> [Data extract]:
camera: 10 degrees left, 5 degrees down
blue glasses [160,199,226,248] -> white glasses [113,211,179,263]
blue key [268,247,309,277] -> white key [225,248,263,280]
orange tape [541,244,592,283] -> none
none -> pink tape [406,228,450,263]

--

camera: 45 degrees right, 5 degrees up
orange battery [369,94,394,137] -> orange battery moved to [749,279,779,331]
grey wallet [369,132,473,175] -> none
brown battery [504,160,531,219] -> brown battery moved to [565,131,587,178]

> [Task instructions]: Everything from the line with "grey wallet [369,132,473,175] -> none" through the line with "brown battery [504,160,531,219]" should be written out exactly as it appears above, end lines included, and nothing outside that range.

> [Answer box]:
grey wallet [369,132,473,175] -> none
brown battery [504,160,531,219] -> brown battery moved to [565,131,587,178]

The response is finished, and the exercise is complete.